━━━ GIVEN DATA ━━━

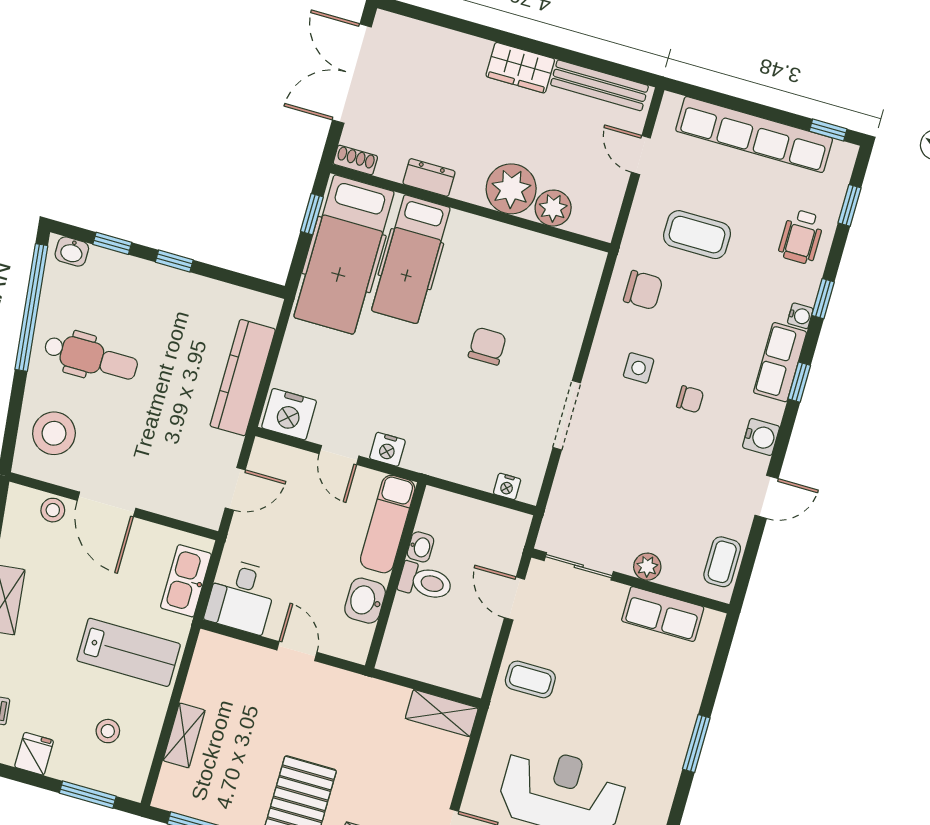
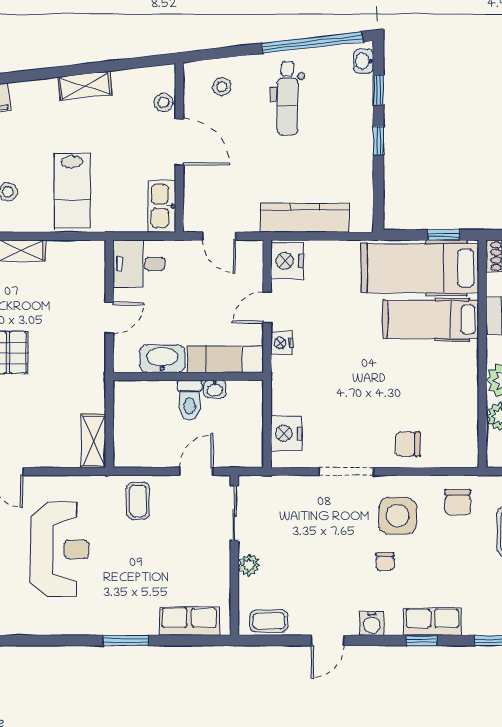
water cooler: (800, 316) -> (472, 627), removed
chair: (487, 346) -> (408, 444), moved, turned 180
side table: (639, 368) -> (398, 516), width x1.87, depth x1.87
stool: (54, 433) -> (222, 87), width x0.53, depth x0.53
nightstand: (507, 486) -> (286, 433), width x1.89, depth x1.79
door: (767, 497) -> (327, 640), hinge flipped
door: (107, 504) -> (179, 142), swing flipped
kitchen sink: (186, 581) -> (162, 206), moved, turned -90
washbasin: (365, 601) -> (162, 359), width x1.38
row of seats: (663, 614) -> (189, 621), moved, turned 90

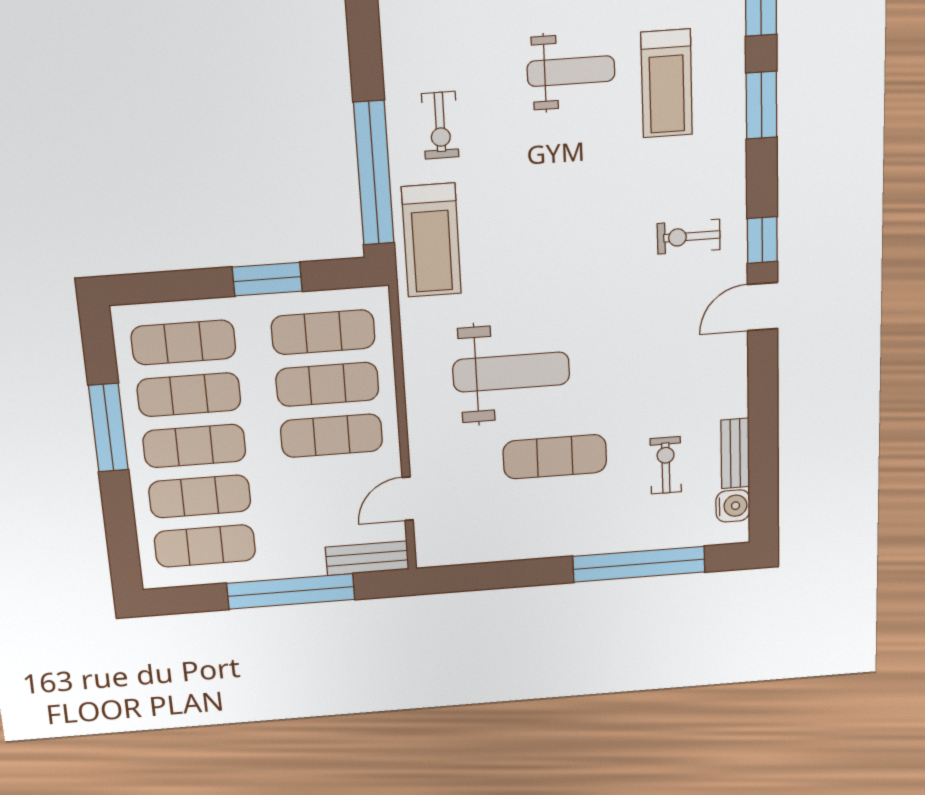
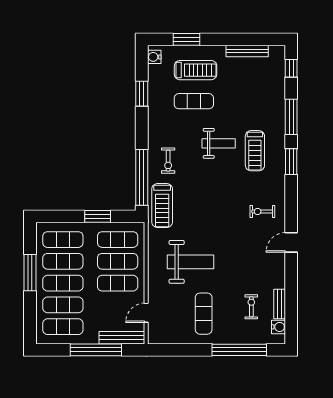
window: (762, 240) -> (291, 215), removed
exercise mat: (555, 457) -> (204, 314), moved, turned 90
bench: (367, 558) -> (122, 338), width x1.36

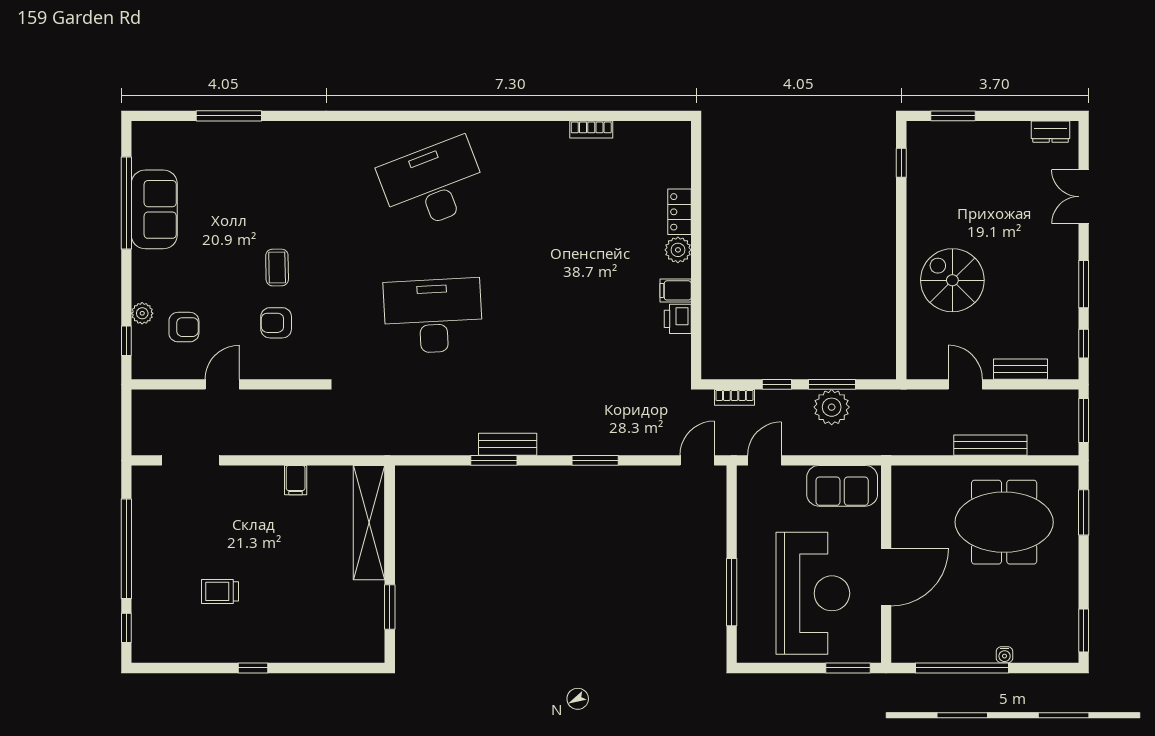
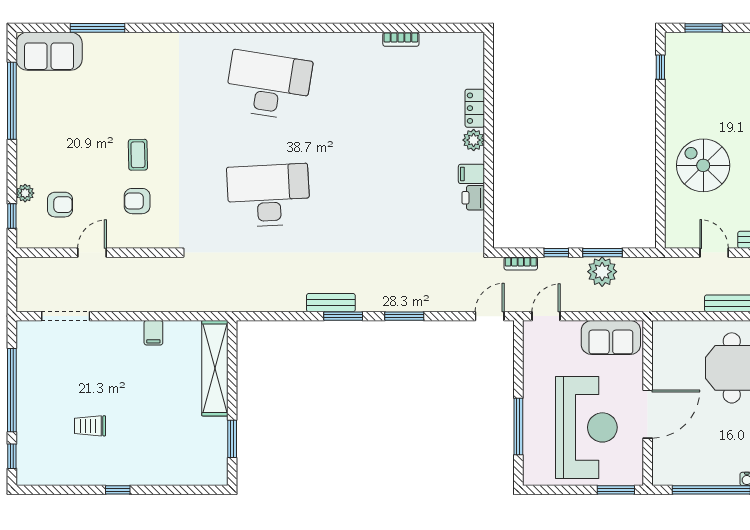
desk: (433, 184) -> (268, 85), turned 30
sofa: (154, 209) -> (49, 51), moved, turned 90
window: (494, 460) -> (343, 316), moved

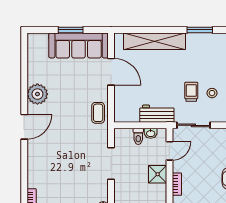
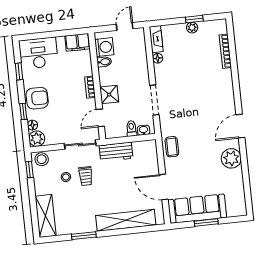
washbasin: (151, 133) -> (144, 130), moved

━━━

**PROBLEM REQUIREMENTS:** Take the line containing "window: (494, 460) -> (343, 316), moved" as the first line and the last line of the data above as the final one, and output exactly the lines between them, inclusive, with no pictures.

**EXERCISE RESULT:**
window: (494, 460) -> (343, 316), moved

washbasin: (151, 133) -> (144, 130), moved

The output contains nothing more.